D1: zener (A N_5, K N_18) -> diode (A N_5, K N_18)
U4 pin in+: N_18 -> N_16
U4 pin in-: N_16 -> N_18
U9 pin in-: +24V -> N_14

* * *

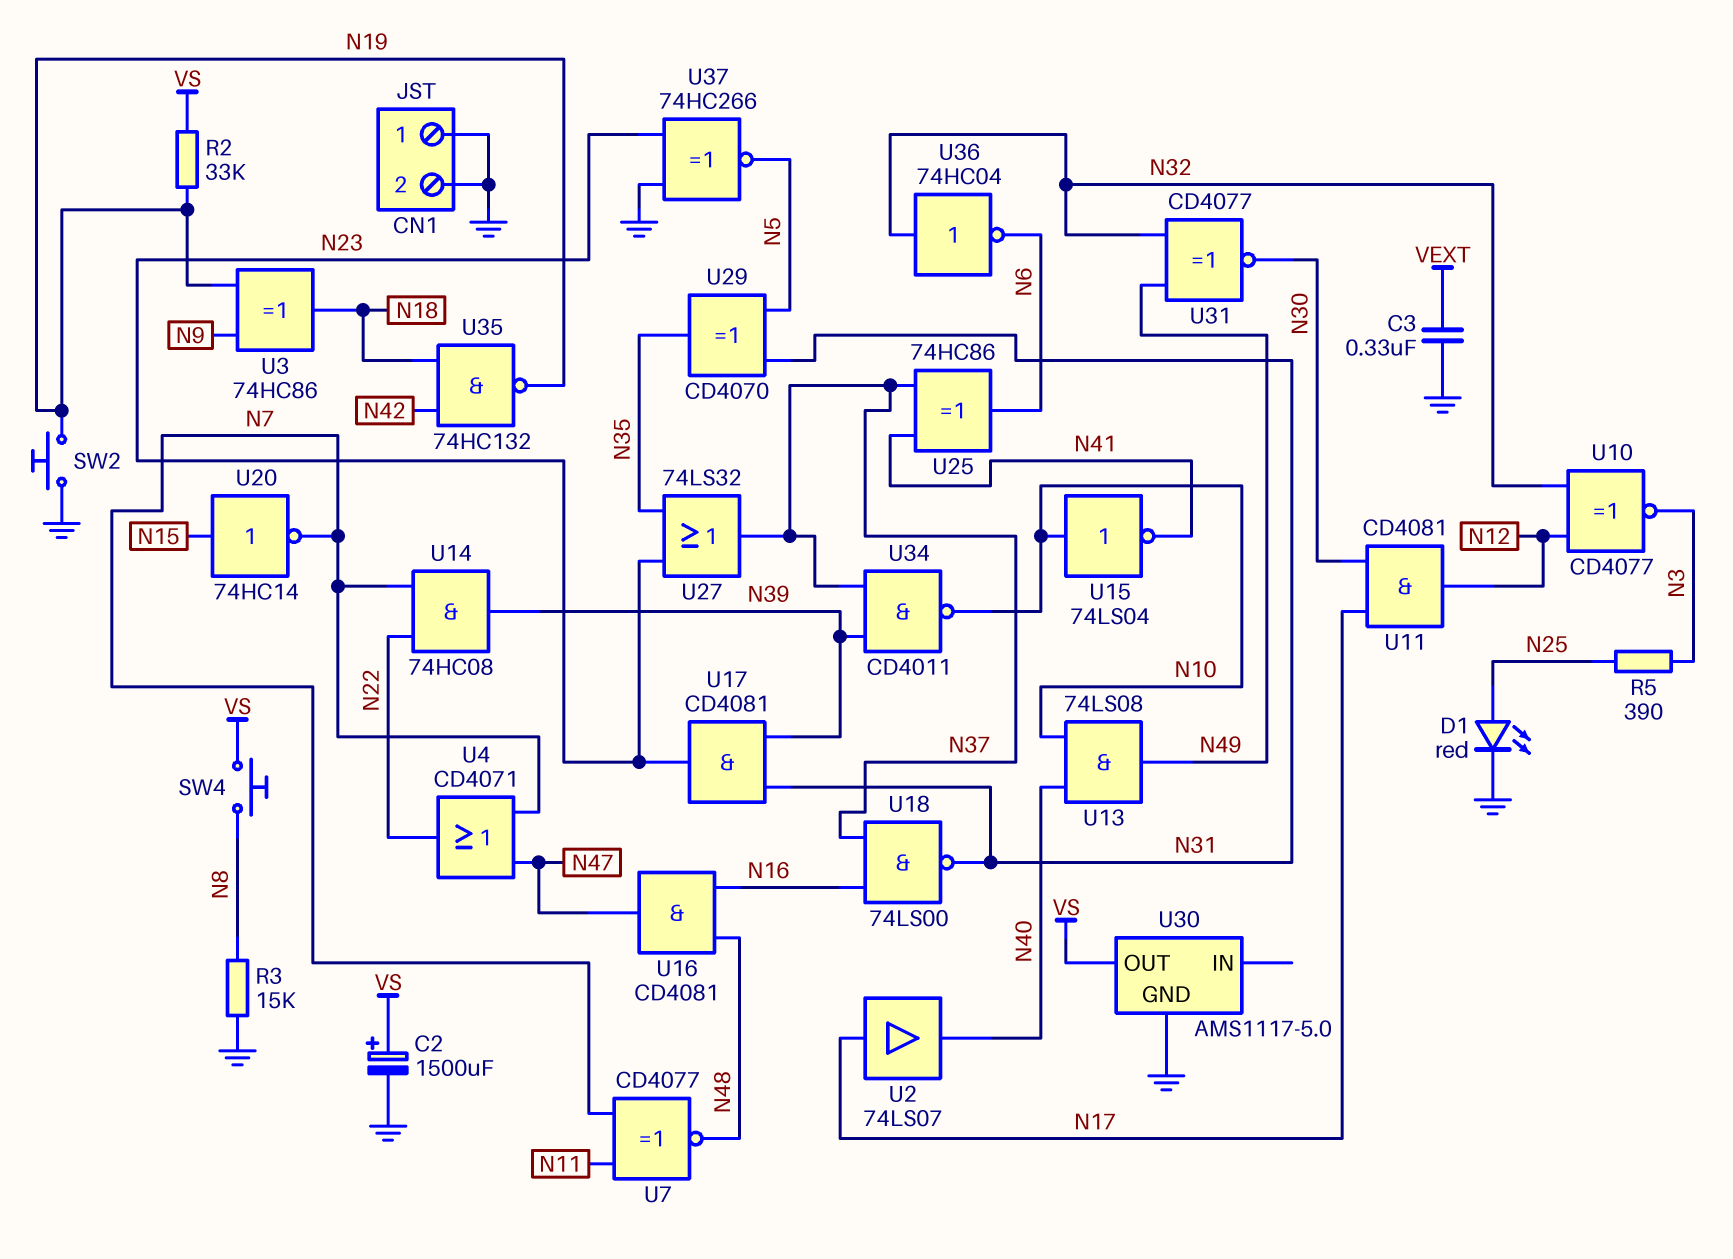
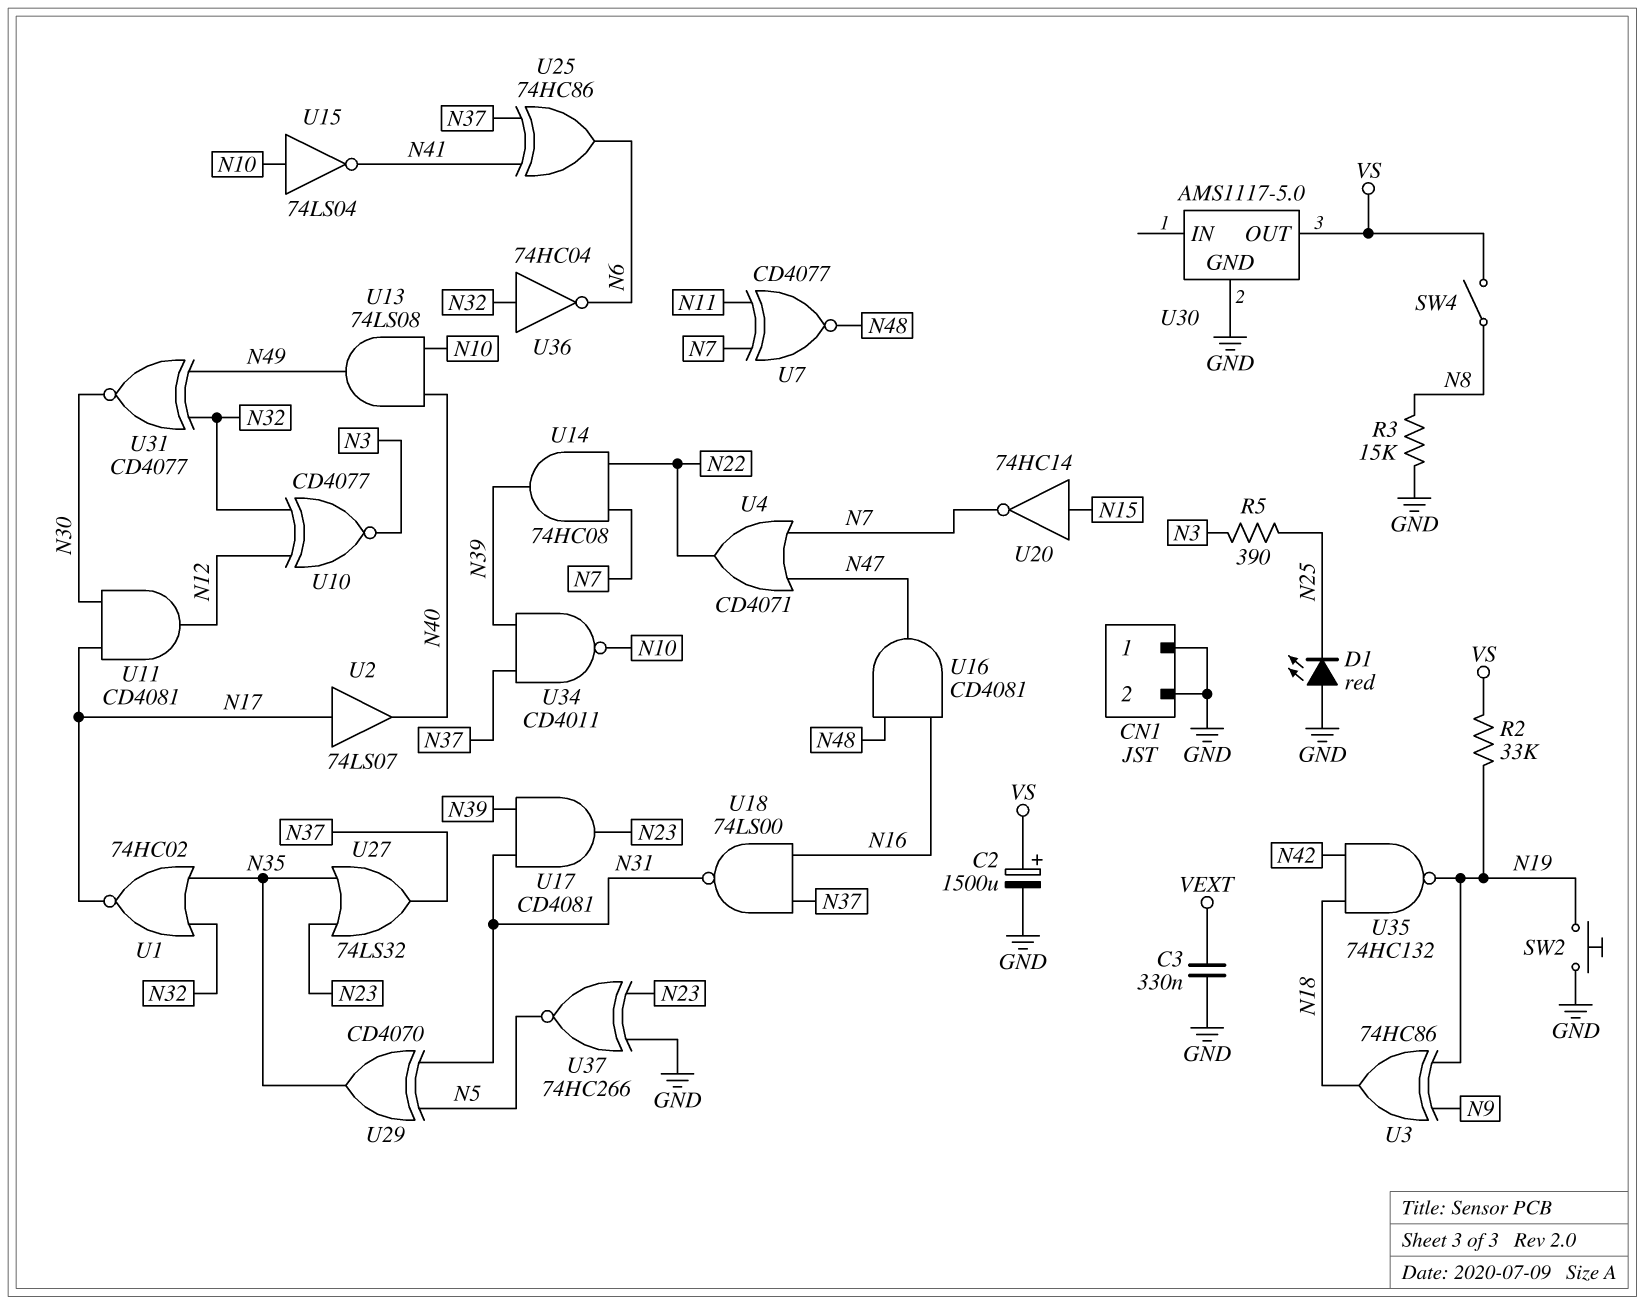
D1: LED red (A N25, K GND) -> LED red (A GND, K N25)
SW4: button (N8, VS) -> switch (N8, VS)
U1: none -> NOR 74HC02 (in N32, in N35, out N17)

...

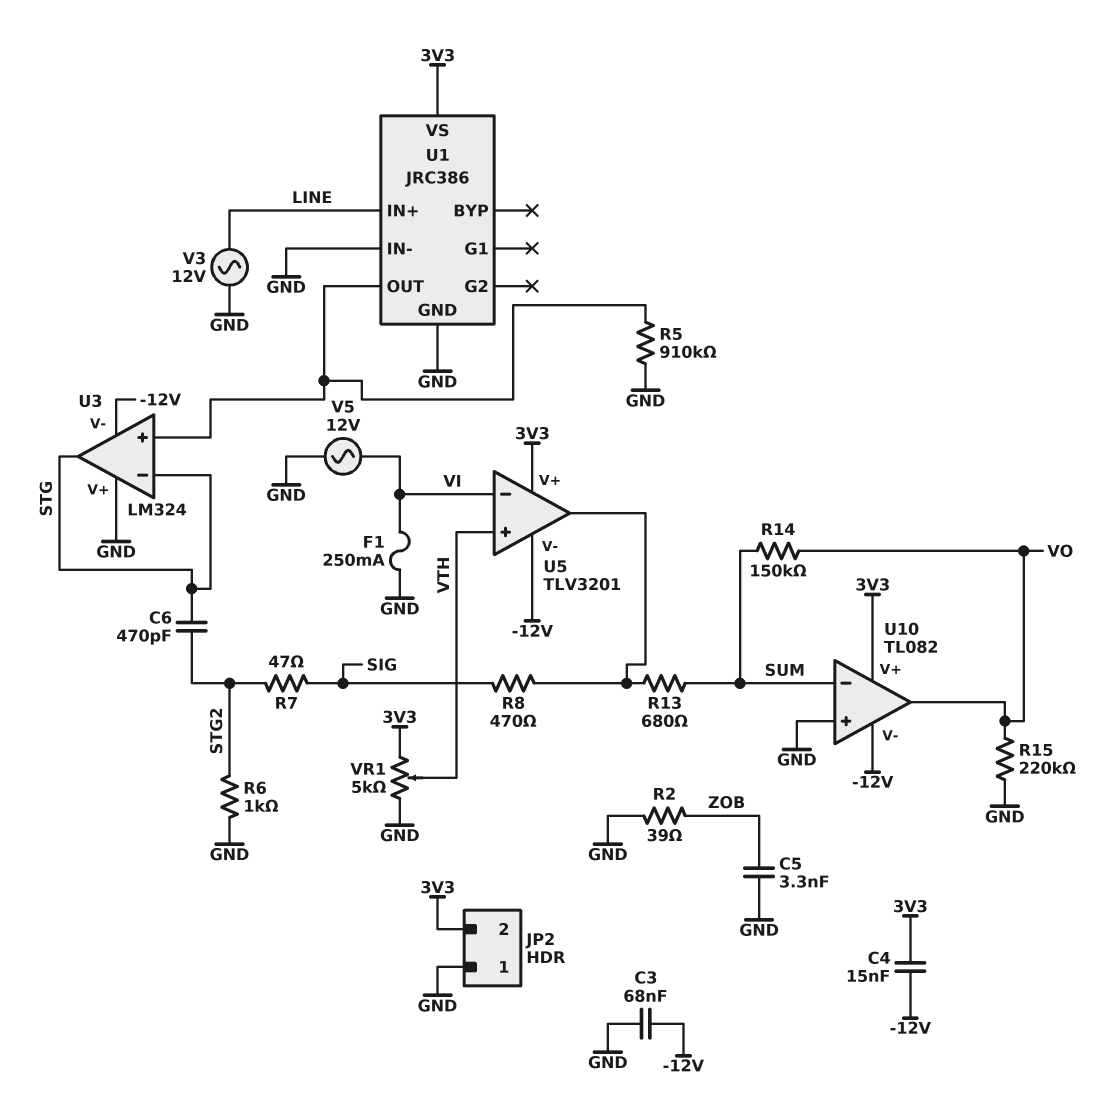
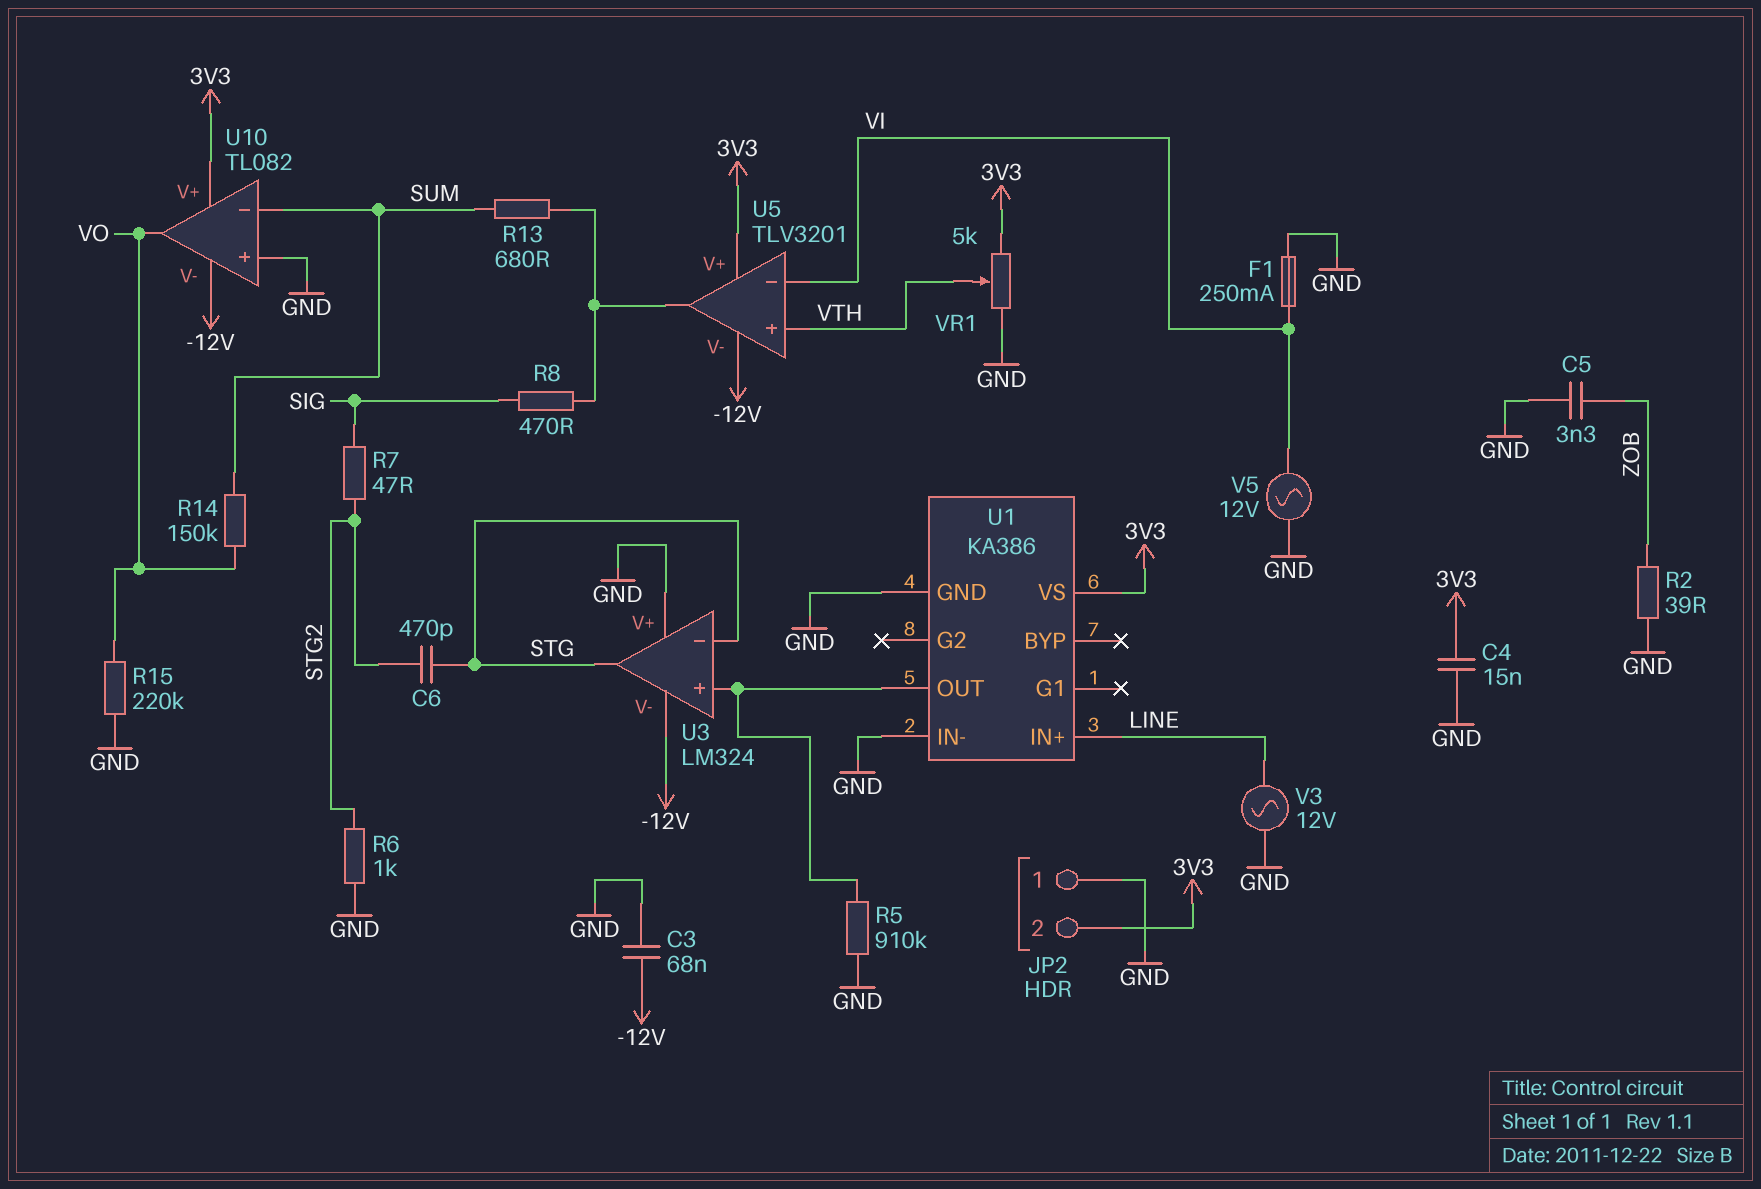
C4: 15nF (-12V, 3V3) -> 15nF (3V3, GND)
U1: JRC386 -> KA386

__DIRECTIONS FOR THIS TASK__
Could you restate word for word the lines above from the one containing "D1: LED red" through the one containing "U1: none ->", both included, and nothing else?

__SOLUTION TO THIS EXERCISE__
D1: LED red (A N25, K GND) -> LED red (A GND, K N25)
SW4: button (N8, VS) -> switch (N8, VS)
U1: none -> NOR 74HC02 (in N32, in N35, out N17)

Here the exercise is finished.